* _WORK TO COMPLETE_
In the listing that follows, how many lines have the word "MOSI" in them? Give only the number.
*** RECORD EXCERPTS ***
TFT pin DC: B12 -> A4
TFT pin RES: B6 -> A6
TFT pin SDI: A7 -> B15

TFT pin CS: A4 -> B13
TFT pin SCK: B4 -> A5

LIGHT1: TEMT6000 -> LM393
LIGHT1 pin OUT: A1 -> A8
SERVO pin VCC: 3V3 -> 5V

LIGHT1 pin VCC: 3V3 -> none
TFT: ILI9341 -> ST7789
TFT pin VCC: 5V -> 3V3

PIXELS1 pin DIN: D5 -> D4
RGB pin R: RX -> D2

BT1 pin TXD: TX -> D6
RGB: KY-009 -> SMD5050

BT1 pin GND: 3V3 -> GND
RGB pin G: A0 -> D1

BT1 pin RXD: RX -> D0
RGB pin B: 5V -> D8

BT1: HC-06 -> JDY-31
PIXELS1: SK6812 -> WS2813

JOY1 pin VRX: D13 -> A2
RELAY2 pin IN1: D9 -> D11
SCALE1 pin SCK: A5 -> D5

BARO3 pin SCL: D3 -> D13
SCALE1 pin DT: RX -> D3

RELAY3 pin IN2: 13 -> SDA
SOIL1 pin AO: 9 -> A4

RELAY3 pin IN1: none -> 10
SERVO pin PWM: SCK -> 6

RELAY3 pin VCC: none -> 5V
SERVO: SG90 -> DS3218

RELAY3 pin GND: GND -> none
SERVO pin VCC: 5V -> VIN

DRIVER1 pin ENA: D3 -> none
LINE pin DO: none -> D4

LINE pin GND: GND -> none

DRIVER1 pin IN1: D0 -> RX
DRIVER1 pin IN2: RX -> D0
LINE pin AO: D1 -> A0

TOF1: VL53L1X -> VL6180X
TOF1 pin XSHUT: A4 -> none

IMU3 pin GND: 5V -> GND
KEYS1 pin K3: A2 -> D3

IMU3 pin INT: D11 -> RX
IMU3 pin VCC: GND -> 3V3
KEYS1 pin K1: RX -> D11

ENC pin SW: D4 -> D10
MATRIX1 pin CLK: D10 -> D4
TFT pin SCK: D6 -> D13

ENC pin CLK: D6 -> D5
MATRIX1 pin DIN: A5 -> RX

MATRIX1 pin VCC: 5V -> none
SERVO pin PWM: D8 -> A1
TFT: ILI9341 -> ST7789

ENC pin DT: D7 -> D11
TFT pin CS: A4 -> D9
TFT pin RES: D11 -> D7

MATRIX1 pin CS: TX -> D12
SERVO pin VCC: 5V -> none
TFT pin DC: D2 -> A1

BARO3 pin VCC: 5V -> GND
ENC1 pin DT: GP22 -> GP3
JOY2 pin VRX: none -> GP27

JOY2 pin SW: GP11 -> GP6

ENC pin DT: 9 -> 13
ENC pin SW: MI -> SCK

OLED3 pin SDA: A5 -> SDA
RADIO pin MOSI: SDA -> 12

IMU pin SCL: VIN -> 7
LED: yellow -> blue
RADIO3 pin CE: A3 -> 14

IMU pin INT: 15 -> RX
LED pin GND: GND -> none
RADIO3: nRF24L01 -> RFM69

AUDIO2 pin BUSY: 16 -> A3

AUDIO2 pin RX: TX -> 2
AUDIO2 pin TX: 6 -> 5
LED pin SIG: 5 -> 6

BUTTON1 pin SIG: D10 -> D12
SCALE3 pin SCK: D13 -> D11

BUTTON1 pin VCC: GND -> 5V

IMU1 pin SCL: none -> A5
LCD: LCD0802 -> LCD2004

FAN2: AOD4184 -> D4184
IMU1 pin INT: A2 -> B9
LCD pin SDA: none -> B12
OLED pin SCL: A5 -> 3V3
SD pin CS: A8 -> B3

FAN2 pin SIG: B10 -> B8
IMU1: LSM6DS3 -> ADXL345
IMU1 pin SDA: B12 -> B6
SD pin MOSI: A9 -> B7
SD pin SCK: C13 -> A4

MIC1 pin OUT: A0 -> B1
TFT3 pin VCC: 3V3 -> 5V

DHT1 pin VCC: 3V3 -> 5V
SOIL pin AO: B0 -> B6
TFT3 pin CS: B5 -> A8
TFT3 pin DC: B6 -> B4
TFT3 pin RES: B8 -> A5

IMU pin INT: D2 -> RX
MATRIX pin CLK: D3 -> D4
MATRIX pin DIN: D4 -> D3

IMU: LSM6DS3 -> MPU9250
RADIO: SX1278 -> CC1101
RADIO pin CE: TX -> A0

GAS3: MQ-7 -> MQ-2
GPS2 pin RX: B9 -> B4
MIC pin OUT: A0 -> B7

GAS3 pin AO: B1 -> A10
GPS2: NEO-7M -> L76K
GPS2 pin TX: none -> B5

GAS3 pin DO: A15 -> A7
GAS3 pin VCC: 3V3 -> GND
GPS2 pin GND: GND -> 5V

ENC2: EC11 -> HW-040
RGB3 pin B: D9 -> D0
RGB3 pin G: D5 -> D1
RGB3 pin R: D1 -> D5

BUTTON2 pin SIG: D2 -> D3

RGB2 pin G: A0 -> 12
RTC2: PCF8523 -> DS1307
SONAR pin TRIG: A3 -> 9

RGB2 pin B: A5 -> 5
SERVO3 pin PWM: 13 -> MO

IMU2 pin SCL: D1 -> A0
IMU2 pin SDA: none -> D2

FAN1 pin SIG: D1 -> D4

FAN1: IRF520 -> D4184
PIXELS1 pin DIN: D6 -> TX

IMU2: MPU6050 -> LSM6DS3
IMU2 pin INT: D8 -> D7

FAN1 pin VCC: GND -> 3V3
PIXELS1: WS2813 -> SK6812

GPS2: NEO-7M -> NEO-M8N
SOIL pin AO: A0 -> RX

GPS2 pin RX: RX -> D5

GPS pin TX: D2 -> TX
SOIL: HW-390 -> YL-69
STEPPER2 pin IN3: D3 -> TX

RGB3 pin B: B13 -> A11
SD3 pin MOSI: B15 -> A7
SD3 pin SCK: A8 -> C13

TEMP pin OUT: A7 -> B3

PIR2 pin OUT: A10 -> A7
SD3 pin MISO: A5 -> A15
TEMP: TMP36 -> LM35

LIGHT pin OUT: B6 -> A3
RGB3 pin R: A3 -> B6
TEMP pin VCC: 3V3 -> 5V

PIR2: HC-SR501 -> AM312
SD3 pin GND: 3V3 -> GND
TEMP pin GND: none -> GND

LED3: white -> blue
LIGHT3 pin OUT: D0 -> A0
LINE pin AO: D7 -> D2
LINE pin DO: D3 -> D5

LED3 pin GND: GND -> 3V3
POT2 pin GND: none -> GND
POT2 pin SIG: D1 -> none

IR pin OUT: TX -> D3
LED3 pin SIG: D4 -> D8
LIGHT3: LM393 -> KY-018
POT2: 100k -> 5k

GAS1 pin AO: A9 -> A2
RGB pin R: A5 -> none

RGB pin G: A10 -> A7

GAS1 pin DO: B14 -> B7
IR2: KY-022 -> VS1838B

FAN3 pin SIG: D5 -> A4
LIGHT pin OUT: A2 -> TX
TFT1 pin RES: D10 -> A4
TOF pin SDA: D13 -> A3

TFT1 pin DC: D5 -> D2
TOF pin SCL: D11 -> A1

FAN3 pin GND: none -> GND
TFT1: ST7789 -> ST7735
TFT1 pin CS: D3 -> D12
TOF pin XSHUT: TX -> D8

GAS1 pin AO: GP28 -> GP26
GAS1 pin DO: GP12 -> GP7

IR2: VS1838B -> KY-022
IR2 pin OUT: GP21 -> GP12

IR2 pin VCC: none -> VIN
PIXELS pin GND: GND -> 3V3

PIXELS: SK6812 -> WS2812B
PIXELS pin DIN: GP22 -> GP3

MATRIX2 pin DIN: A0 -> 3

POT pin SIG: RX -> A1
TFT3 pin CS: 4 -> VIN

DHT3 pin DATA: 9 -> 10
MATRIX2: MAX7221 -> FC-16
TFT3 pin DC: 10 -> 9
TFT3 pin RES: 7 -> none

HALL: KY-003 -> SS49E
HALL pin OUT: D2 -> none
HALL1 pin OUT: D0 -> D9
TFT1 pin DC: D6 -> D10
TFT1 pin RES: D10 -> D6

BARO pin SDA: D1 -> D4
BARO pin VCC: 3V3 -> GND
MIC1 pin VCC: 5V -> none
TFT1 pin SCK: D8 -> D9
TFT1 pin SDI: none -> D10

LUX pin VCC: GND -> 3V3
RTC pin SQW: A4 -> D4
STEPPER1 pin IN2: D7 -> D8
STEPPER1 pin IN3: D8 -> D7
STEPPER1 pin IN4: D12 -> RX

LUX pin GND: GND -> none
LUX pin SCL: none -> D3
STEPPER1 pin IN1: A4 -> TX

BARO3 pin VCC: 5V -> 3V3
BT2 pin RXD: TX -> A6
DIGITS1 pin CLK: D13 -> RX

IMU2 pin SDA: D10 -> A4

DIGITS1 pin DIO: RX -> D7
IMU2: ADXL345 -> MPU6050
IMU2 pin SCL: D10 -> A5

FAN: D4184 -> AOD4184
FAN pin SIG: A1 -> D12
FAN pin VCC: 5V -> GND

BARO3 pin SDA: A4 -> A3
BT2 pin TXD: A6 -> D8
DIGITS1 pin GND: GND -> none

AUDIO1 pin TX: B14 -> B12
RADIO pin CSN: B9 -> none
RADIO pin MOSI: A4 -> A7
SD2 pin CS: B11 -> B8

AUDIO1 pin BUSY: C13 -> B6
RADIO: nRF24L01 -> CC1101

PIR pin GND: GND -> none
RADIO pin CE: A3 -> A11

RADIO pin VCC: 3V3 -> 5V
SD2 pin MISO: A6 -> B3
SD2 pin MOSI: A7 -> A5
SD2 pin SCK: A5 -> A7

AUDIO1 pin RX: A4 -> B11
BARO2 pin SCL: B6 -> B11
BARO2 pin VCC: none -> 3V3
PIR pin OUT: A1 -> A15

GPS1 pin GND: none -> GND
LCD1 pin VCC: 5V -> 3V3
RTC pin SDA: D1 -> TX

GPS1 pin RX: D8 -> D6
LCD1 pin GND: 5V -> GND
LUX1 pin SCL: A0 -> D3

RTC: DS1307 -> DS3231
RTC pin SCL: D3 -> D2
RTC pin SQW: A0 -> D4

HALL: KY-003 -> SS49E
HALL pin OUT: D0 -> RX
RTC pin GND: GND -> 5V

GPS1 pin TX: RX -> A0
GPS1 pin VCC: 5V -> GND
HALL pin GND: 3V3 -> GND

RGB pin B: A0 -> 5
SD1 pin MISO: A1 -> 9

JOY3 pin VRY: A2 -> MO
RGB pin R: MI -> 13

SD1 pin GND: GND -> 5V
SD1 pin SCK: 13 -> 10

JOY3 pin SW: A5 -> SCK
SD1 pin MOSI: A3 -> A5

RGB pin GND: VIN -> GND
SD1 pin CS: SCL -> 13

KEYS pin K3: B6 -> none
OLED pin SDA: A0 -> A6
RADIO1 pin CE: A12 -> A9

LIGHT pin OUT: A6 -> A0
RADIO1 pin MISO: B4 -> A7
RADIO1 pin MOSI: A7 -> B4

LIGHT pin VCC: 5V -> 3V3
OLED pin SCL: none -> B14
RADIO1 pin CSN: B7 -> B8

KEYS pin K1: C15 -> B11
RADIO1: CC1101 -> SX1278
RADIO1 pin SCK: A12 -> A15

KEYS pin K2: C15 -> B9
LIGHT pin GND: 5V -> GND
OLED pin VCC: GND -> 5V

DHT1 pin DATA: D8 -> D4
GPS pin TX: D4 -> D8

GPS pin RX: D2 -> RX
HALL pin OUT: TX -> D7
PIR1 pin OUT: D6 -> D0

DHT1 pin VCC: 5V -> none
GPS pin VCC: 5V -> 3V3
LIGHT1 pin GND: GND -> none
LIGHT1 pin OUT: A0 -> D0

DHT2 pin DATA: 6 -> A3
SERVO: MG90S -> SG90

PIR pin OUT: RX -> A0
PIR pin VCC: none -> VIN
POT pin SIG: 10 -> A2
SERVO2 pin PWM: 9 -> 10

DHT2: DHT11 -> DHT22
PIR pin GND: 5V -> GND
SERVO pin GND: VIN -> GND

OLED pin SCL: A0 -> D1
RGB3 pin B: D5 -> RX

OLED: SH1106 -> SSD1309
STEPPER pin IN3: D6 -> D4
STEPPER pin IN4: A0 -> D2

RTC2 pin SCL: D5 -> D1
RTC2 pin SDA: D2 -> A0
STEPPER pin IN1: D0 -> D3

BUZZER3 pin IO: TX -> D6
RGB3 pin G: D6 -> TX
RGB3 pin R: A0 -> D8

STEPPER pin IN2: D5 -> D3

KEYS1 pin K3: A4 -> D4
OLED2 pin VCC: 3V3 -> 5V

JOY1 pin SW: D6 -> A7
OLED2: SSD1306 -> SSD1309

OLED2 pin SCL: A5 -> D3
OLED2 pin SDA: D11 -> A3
*** End of RECORD EXCERPTS ***
* _OUTPUT OF THE TASK_
7